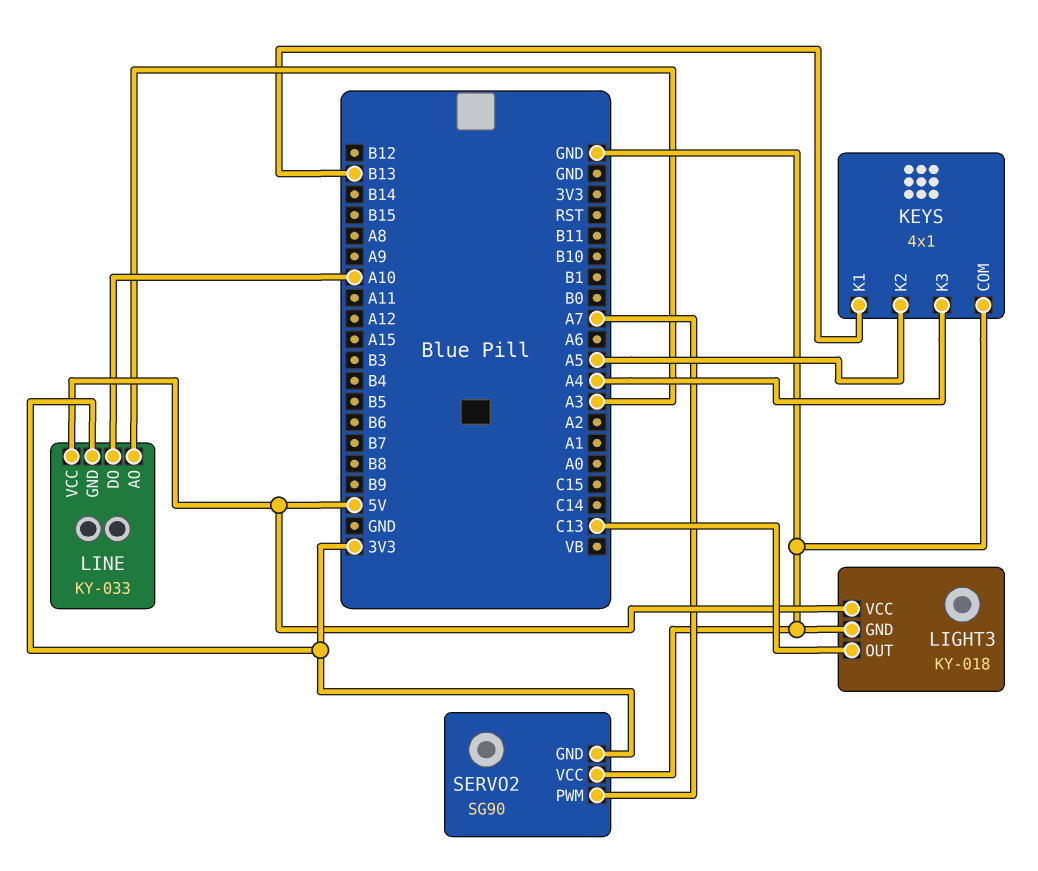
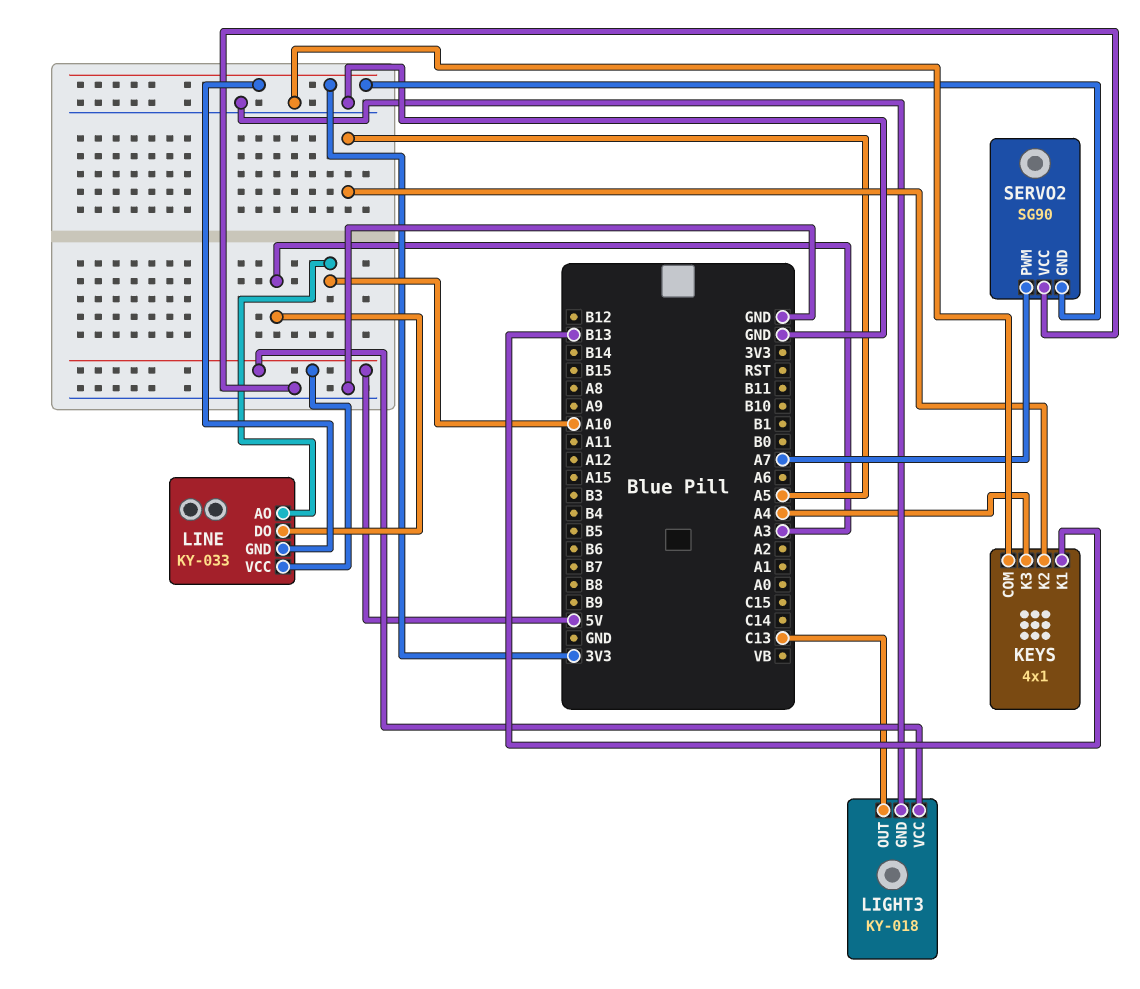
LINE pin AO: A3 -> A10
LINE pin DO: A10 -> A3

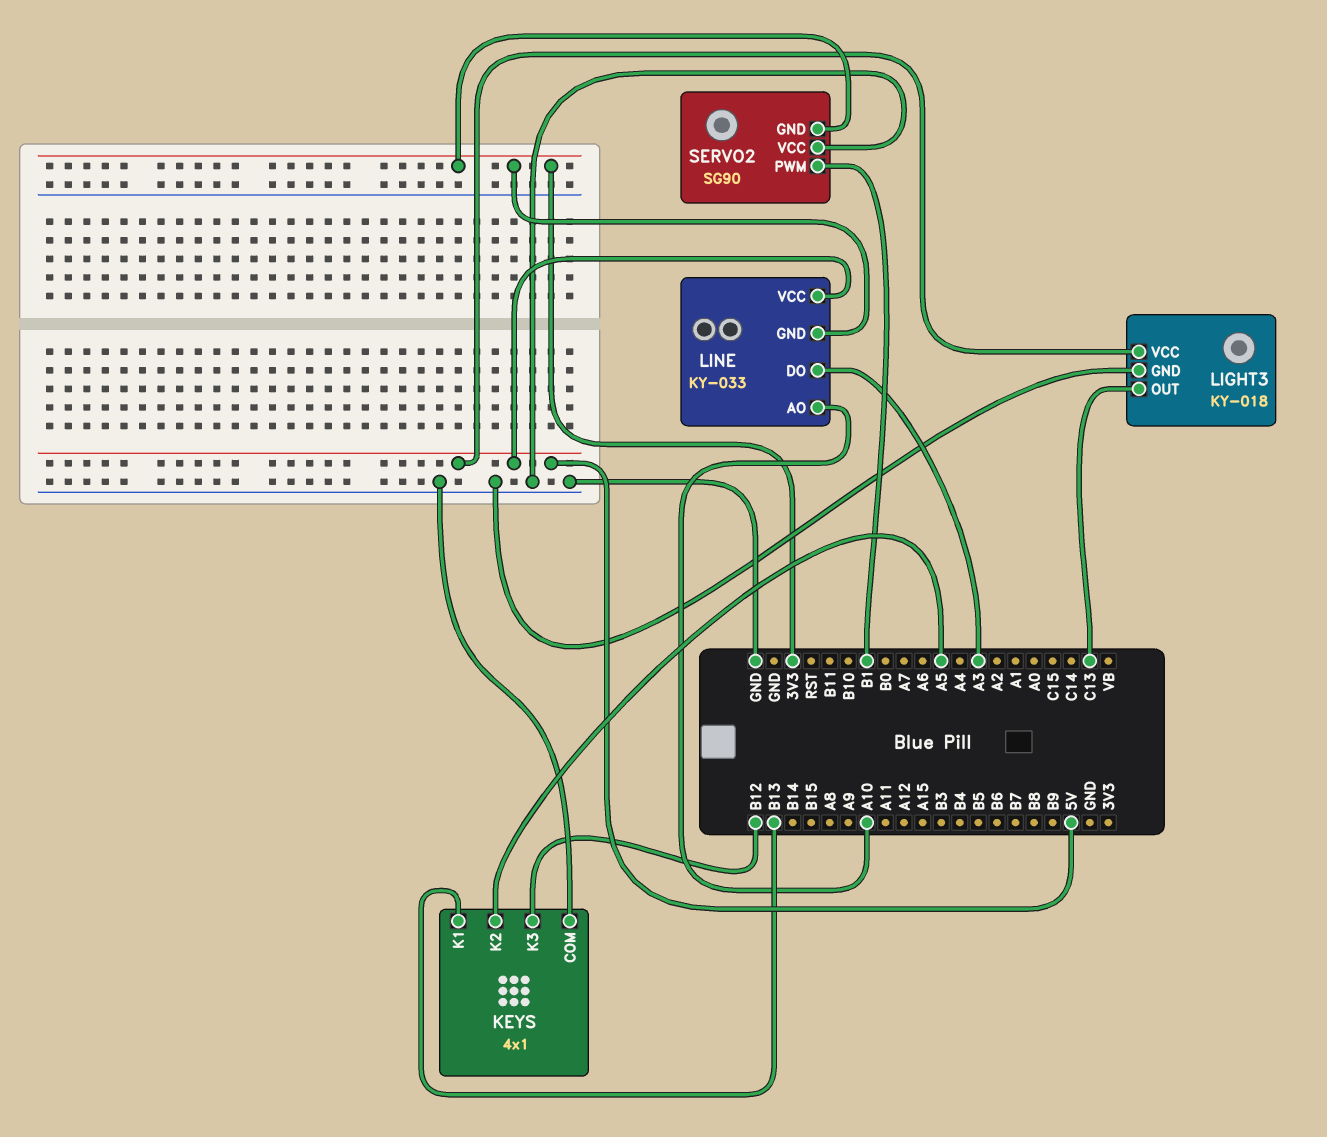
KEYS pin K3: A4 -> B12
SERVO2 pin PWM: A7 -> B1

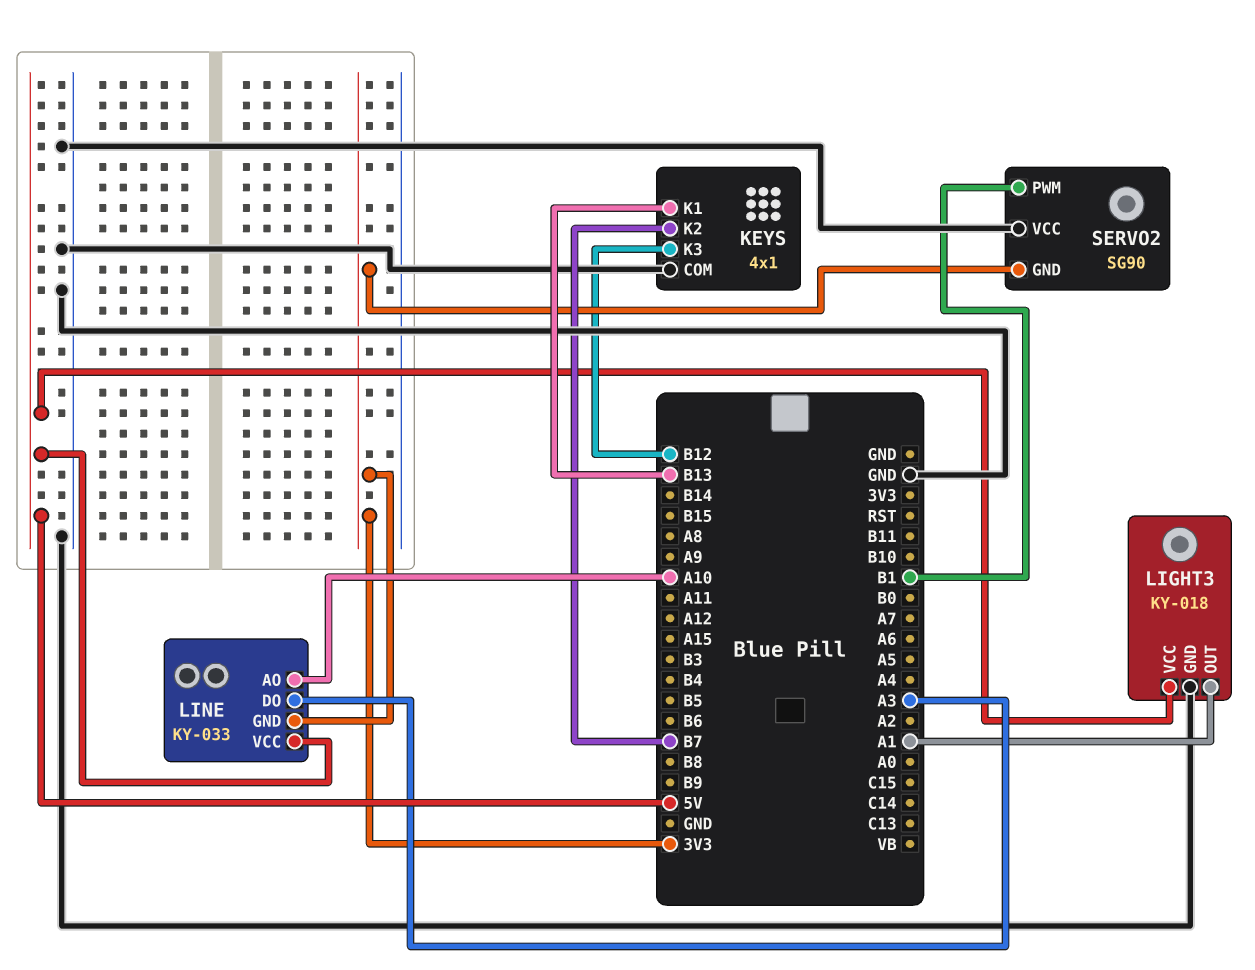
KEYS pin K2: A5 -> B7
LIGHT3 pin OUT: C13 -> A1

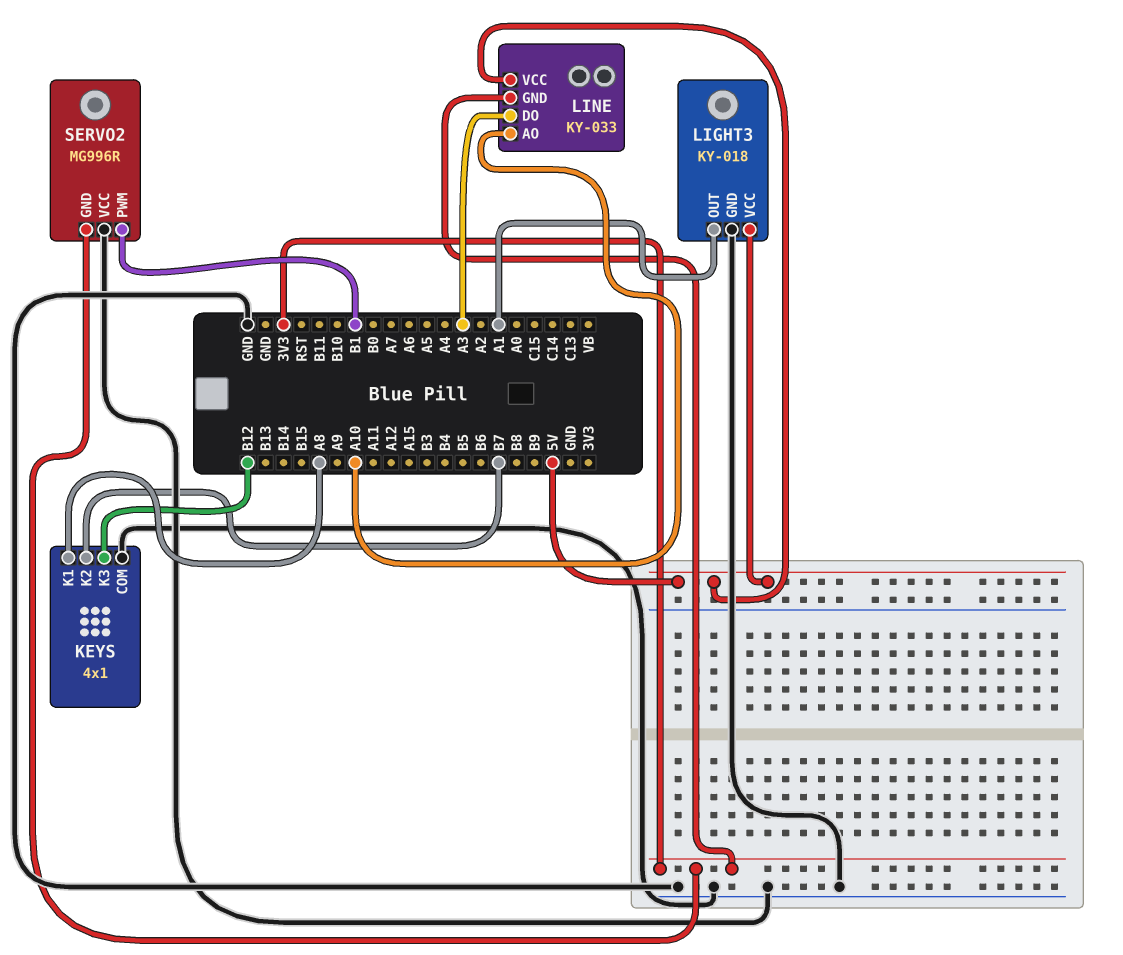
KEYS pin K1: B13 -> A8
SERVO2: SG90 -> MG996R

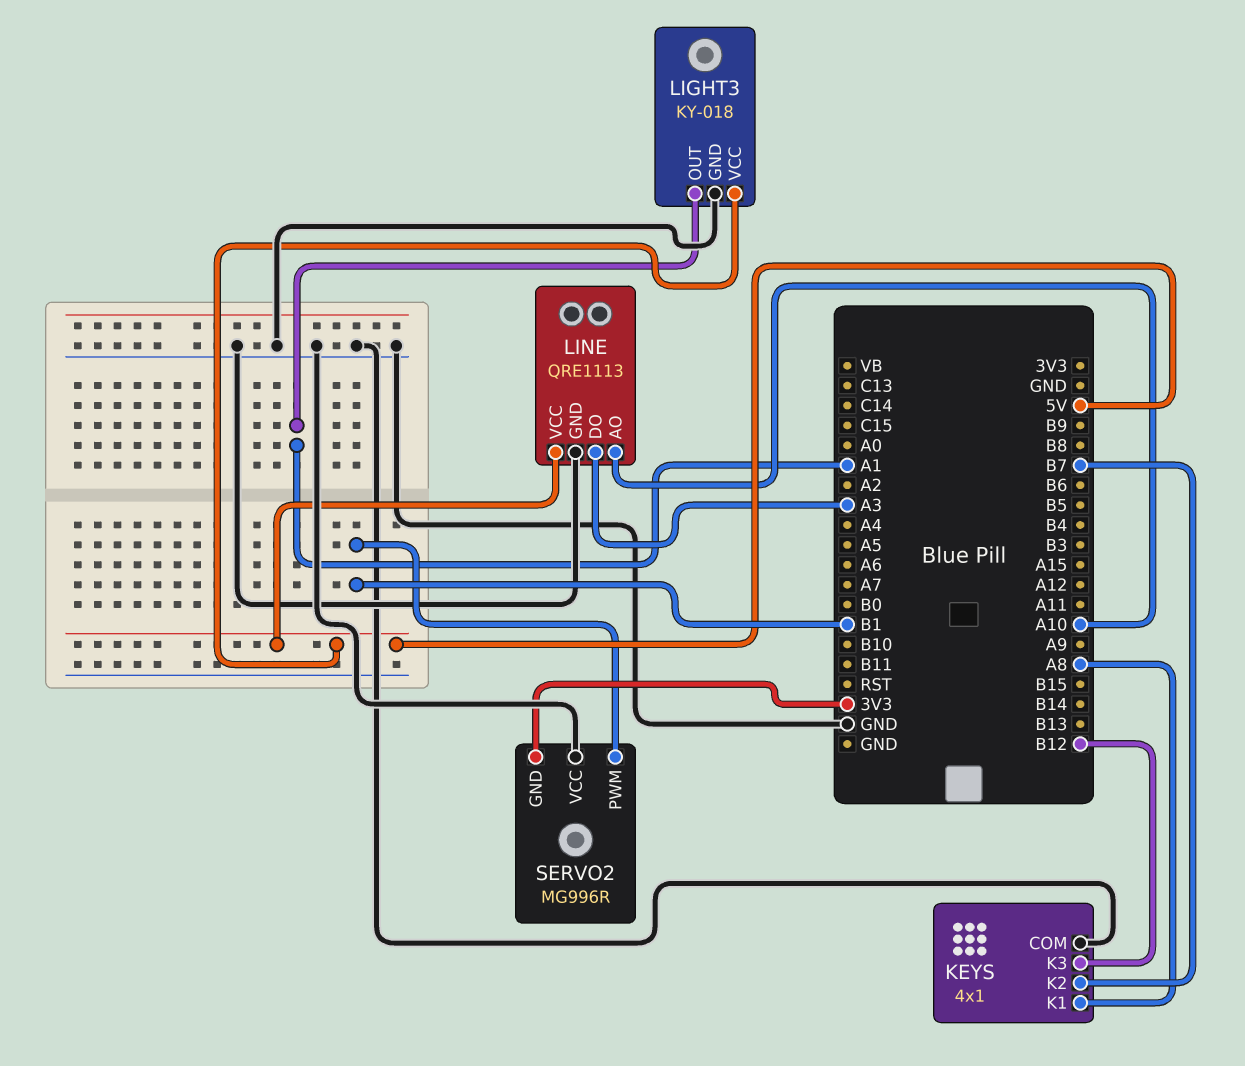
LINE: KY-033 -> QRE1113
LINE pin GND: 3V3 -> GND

---

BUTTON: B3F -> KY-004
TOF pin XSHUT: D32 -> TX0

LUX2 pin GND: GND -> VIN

* * *

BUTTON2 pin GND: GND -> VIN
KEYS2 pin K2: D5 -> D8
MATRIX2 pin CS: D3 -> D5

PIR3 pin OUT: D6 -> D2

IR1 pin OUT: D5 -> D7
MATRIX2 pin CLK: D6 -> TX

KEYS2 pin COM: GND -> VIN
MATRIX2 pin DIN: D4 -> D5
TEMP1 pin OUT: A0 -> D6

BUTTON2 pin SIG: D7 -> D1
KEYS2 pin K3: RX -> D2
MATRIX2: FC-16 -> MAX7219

- [YOUR ASSIGNMENT]: The material above holds pictures; leave them out and set down exactly the lines from the line with "KEYS pin K3: A4 -> B12" to the line with "LINE pin GND: 3V3 -> GND", both included.

- [ANSWER TO THE EXERCISE]:
KEYS pin K3: A4 -> B12
SERVO2 pin PWM: A7 -> B1

KEYS pin K2: A5 -> B7
LIGHT3 pin OUT: C13 -> A1

KEYS pin K1: B13 -> A8
SERVO2: SG90 -> MG996R

LINE: KY-033 -> QRE1113
LINE pin GND: 3V3 -> GND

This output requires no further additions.